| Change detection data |
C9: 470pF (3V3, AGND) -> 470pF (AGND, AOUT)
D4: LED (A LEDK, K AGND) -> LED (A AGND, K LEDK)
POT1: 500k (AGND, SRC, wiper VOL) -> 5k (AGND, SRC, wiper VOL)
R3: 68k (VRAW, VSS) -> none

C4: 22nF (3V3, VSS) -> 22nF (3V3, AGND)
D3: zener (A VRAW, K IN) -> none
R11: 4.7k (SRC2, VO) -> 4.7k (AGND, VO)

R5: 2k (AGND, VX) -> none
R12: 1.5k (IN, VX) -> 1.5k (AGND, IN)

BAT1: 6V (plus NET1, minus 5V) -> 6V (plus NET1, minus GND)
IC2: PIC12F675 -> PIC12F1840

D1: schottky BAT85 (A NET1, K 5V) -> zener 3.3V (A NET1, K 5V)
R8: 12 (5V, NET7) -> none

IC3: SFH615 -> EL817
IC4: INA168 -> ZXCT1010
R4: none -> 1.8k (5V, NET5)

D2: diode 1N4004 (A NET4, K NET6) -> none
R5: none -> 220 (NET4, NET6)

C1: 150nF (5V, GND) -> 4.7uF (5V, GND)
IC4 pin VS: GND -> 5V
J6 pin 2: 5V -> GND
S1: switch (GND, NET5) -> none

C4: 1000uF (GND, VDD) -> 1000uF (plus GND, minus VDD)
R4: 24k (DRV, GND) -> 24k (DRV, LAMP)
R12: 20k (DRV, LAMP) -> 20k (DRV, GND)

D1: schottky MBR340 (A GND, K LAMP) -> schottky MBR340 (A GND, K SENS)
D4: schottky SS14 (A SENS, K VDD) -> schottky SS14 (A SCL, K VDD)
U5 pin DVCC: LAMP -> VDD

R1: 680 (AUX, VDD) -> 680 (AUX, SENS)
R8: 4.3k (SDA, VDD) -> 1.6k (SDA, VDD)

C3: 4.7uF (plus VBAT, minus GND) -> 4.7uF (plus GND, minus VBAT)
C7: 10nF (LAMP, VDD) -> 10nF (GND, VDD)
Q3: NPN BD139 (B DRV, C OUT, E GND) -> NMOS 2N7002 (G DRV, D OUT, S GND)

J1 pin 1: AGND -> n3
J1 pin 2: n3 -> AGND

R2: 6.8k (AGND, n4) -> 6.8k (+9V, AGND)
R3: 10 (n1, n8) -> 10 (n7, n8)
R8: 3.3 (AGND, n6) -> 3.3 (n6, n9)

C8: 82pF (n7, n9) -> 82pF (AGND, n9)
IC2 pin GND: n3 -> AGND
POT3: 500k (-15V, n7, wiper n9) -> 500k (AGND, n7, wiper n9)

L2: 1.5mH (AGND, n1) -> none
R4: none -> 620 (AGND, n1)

| Try it |
Copy every line that appears above, with each word kept as it is.

| Answer space |
C9: 470pF (3V3, AGND) -> 470pF (AGND, AOUT)
D4: LED (A LEDK, K AGND) -> LED (A AGND, K LEDK)
POT1: 500k (AGND, SRC, wiper VOL) -> 5k (AGND, SRC, wiper VOL)
R3: 68k (VRAW, VSS) -> none

C4: 22nF (3V3, VSS) -> 22nF (3V3, AGND)
D3: zener (A VRAW, K IN) -> none
R11: 4.7k (SRC2, VO) -> 4.7k (AGND, VO)

R5: 2k (AGND, VX) -> none
R12: 1.5k (IN, VX) -> 1.5k (AGND, IN)

BAT1: 6V (plus NET1, minus 5V) -> 6V (plus NET1, minus GND)
IC2: PIC12F675 -> PIC12F1840

D1: schottky BAT85 (A NET1, K 5V) -> zener 3.3V (A NET1, K 5V)
R8: 12 (5V, NET7) -> none

IC3: SFH615 -> EL817
IC4: INA168 -> ZXCT1010
R4: none -> 1.8k (5V, NET5)

D2: diode 1N4004 (A NET4, K NET6) -> none
R5: none -> 220 (NET4, NET6)

C1: 150nF (5V, GND) -> 4.7uF (5V, GND)
IC4 pin VS: GND -> 5V
J6 pin 2: 5V -> GND
S1: switch (GND, NET5) -> none

C4: 1000uF (GND, VDD) -> 1000uF (plus GND, minus VDD)
R4: 24k (DRV, GND) -> 24k (DRV, LAMP)
R12: 20k (DRV, LAMP) -> 20k (DRV, GND)

D1: schottky MBR340 (A GND, K LAMP) -> schottky MBR340 (A GND, K SENS)
D4: schottky SS14 (A SENS, K VDD) -> schottky SS14 (A SCL, K VDD)
U5 pin DVCC: LAMP -> VDD

R1: 680 (AUX, VDD) -> 680 (AUX, SENS)
R8: 4.3k (SDA, VDD) -> 1.6k (SDA, VDD)

C3: 4.7uF (plus VBAT, minus GND) -> 4.7uF (plus GND, minus VBAT)
C7: 10nF (LAMP, VDD) -> 10nF (GND, VDD)
Q3: NPN BD139 (B DRV, C OUT, E GND) -> NMOS 2N7002 (G DRV, D OUT, S GND)

J1 pin 1: AGND -> n3
J1 pin 2: n3 -> AGND

R2: 6.8k (AGND, n4) -> 6.8k (+9V, AGND)
R3: 10 (n1, n8) -> 10 (n7, n8)
R8: 3.3 (AGND, n6) -> 3.3 (n6, n9)

C8: 82pF (n7, n9) -> 82pF (AGND, n9)
IC2 pin GND: n3 -> AGND
POT3: 500k (-15V, n7, wiper n9) -> 500k (AGND, n7, wiper n9)

L2: 1.5mH (AGND, n1) -> none
R4: none -> 620 (AGND, n1)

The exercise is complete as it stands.